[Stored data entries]
---
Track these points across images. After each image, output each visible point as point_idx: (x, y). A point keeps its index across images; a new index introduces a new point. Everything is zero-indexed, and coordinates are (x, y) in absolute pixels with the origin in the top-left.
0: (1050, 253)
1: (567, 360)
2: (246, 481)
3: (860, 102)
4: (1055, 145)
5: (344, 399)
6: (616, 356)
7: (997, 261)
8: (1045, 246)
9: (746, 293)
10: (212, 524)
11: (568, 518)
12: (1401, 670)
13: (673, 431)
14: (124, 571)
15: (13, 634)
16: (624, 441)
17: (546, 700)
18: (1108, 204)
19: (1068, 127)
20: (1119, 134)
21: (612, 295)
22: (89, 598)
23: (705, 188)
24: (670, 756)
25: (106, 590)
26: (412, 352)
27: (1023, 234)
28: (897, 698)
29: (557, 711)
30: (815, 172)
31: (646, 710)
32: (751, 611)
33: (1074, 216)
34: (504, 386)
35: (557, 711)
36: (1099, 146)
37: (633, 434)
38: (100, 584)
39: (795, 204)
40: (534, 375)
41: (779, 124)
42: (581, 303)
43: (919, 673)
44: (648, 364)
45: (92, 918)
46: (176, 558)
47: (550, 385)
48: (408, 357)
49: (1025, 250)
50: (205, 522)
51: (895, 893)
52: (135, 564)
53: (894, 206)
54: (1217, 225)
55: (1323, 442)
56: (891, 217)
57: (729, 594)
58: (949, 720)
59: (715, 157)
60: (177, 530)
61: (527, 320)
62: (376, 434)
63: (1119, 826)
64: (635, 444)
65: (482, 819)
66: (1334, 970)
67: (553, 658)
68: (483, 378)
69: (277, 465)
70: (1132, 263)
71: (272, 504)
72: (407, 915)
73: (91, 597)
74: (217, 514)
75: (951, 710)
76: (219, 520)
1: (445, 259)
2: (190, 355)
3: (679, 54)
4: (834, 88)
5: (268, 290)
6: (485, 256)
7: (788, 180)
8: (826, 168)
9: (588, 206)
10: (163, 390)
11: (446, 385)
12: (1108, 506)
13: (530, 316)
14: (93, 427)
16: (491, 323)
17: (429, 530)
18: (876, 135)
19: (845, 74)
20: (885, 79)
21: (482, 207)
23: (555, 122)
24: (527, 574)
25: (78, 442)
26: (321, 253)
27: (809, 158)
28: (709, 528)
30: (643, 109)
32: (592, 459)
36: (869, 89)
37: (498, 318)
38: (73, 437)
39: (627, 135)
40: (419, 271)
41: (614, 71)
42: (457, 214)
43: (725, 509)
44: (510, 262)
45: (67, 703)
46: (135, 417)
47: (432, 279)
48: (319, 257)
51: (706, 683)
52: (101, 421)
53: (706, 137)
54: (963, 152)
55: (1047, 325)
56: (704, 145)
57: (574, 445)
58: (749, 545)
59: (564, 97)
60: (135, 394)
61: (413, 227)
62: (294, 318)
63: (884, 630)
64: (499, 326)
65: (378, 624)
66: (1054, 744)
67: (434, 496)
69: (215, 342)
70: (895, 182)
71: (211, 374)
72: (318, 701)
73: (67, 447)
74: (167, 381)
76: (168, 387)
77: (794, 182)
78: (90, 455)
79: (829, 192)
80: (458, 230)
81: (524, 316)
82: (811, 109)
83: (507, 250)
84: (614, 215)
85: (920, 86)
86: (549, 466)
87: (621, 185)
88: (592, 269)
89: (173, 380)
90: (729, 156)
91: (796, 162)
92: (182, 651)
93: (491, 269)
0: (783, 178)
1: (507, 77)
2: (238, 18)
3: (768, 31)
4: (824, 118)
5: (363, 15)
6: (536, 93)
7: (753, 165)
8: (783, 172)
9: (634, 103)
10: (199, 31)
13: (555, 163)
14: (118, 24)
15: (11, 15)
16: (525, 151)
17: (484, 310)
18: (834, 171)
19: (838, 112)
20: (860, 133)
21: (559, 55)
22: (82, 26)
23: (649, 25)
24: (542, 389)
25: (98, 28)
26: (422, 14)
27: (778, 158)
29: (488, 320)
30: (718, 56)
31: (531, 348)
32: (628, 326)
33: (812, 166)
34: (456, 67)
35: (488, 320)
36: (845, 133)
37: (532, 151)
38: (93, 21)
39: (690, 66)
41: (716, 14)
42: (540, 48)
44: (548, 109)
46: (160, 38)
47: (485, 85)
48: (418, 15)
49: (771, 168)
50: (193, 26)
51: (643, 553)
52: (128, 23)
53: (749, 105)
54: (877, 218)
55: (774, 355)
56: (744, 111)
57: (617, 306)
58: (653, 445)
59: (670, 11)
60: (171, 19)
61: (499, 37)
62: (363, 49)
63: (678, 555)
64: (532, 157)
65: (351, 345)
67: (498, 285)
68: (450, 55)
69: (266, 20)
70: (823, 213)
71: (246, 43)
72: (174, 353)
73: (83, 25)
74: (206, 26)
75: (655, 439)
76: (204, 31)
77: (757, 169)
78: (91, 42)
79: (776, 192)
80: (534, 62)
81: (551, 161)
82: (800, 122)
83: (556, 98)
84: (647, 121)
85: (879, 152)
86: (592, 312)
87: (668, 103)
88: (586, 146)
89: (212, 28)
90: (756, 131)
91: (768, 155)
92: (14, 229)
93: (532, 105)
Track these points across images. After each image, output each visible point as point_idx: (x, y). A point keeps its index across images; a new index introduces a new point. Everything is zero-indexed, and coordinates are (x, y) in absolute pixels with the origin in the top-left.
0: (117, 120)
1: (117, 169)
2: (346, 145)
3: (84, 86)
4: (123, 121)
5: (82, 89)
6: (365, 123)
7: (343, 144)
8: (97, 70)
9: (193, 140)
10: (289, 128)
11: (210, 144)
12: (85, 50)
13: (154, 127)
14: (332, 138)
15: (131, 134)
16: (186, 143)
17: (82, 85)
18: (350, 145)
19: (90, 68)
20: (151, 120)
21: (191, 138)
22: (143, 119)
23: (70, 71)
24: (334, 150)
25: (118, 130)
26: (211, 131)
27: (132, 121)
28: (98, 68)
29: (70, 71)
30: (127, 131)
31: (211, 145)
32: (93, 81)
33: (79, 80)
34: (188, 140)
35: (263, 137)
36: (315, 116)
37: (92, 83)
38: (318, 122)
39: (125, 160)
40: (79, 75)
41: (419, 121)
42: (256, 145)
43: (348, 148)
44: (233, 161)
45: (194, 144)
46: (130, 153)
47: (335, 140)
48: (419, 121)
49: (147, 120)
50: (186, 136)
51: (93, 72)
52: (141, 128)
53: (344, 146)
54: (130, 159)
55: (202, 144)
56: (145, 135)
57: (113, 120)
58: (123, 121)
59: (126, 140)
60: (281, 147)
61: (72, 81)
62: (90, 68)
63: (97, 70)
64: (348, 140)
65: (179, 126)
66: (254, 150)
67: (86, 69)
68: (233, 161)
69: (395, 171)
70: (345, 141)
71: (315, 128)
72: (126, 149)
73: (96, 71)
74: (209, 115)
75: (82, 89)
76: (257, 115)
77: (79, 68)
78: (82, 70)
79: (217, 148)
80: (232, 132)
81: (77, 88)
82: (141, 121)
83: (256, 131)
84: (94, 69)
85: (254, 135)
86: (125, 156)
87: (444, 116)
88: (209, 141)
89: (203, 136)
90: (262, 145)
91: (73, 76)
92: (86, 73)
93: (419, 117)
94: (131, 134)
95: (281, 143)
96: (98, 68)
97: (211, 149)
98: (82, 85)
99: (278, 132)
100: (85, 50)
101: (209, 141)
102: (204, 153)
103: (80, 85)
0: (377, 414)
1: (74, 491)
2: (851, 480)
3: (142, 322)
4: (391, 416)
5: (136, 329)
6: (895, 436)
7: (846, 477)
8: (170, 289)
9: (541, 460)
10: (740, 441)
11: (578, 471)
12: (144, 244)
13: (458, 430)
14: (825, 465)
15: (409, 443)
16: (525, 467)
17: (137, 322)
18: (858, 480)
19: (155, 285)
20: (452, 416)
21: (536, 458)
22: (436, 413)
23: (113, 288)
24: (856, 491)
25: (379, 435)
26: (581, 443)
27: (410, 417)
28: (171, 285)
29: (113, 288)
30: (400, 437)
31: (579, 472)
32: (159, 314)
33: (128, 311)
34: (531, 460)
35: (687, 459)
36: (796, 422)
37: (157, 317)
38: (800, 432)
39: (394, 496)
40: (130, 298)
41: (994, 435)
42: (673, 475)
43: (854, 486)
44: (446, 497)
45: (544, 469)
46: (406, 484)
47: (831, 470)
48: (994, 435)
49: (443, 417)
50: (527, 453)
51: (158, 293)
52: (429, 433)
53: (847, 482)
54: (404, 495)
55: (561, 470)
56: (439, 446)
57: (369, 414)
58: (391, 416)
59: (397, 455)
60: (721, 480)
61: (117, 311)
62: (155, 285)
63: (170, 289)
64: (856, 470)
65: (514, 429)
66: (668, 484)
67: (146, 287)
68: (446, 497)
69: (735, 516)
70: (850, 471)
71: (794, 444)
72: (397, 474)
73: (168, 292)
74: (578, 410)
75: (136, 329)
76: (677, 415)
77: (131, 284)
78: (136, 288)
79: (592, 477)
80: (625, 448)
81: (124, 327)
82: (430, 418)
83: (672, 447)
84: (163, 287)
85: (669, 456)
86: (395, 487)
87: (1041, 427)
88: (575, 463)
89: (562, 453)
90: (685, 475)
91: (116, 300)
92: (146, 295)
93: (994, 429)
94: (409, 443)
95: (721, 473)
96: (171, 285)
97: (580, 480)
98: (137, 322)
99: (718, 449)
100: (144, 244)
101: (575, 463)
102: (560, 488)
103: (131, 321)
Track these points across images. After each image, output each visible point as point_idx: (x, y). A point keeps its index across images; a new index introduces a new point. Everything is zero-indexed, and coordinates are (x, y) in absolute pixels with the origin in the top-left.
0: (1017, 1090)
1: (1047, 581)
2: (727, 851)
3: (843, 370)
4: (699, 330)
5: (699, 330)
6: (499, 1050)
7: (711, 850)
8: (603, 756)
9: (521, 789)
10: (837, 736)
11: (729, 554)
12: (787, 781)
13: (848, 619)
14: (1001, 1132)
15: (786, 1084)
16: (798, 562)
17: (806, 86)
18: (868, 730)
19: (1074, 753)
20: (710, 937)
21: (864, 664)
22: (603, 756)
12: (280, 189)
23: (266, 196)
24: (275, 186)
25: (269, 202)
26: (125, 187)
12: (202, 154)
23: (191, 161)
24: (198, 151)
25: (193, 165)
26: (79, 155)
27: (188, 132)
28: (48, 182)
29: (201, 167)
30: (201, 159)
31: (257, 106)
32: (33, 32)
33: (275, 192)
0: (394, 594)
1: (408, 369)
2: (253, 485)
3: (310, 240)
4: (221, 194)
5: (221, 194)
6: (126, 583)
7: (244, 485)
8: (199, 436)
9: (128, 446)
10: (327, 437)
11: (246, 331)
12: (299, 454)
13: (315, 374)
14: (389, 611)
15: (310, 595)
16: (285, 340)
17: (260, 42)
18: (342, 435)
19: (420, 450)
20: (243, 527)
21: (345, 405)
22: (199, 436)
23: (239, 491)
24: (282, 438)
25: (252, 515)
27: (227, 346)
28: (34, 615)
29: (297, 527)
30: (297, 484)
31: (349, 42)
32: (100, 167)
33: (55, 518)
---
What the task asks>
Rewrite the entries from the start up to and including the line containing "71: (211, 374)", changing "top-left" to "upper-left" and leaving everything else unchanged.

Solution for this problem>
Track these points across images. After each image, output each visible point as point_idx: (x, y). A point keeps its index across images; a new index introduces a new point. Everything is zero-indexed, and coordinates are (x, y) in absolute pixels with the origin in the upper-left.
0: (1050, 253)
1: (567, 360)
2: (246, 481)
3: (860, 102)
4: (1055, 145)
5: (344, 399)
6: (616, 356)
7: (997, 261)
8: (1045, 246)
9: (746, 293)
10: (212, 524)
11: (568, 518)
12: (1401, 670)
13: (673, 431)
14: (124, 571)
15: (13, 634)
16: (624, 441)
17: (546, 700)
18: (1108, 204)
19: (1068, 127)
20: (1119, 134)
21: (612, 295)
22: (89, 598)
23: (705, 188)
24: (670, 756)
25: (106, 590)
26: (412, 352)
27: (1023, 234)
28: (897, 698)
29: (557, 711)
30: (815, 172)
31: (646, 710)
32: (751, 611)
33: (1074, 216)
34: (504, 386)
35: (557, 711)
36: (1099, 146)
37: (633, 434)
38: (100, 584)
39: (795, 204)
40: (534, 375)
41: (779, 124)
42: (581, 303)
43: (919, 673)
44: (648, 364)
45: (92, 918)
46: (176, 558)
47: (550, 385)
48: (408, 357)
49: (1025, 250)
50: (205, 522)
51: (895, 893)
52: (135, 564)
53: (894, 206)
54: (1217, 225)
55: (1323, 442)
56: (891, 217)
57: (729, 594)
58: (949, 720)
59: (715, 157)
60: (177, 530)
61: (527, 320)
62: (376, 434)
63: (1119, 826)
64: (635, 444)
65: (482, 819)
66: (1334, 970)
67: (553, 658)
68: (483, 378)
69: (277, 465)
70: (1132, 263)
71: (272, 504)
72: (407, 915)
73: (91, 597)
74: (217, 514)
75: (951, 710)
76: (219, 520)
1: (445, 259)
2: (190, 355)
3: (679, 54)
4: (834, 88)
5: (268, 290)
6: (485, 256)
7: (788, 180)
8: (826, 168)
9: (588, 206)
10: (163, 390)
11: (446, 385)
12: (1108, 506)
13: (530, 316)
14: (93, 427)
16: (491, 323)
17: (429, 530)
18: (876, 135)
19: (845, 74)
20: (885, 79)
21: (482, 207)
23: (555, 122)
24: (527, 574)
25: (78, 442)
26: (321, 253)
27: (809, 158)
28: (709, 528)
30: (643, 109)
32: (592, 459)
36: (869, 89)
37: (498, 318)
38: (73, 437)
39: (627, 135)
40: (419, 271)
41: (614, 71)
42: (457, 214)
43: (725, 509)
44: (510, 262)
45: (67, 703)
46: (135, 417)
47: (432, 279)
48: (319, 257)
51: (706, 683)
52: (101, 421)
53: (706, 137)
54: (963, 152)
55: (1047, 325)
56: (704, 145)
57: (574, 445)
58: (749, 545)
59: (564, 97)
60: (135, 394)
61: (413, 227)
62: (294, 318)
63: (884, 630)
64: (499, 326)
65: (378, 624)
66: (1054, 744)
67: (434, 496)
69: (215, 342)
70: (895, 182)
71: (211, 374)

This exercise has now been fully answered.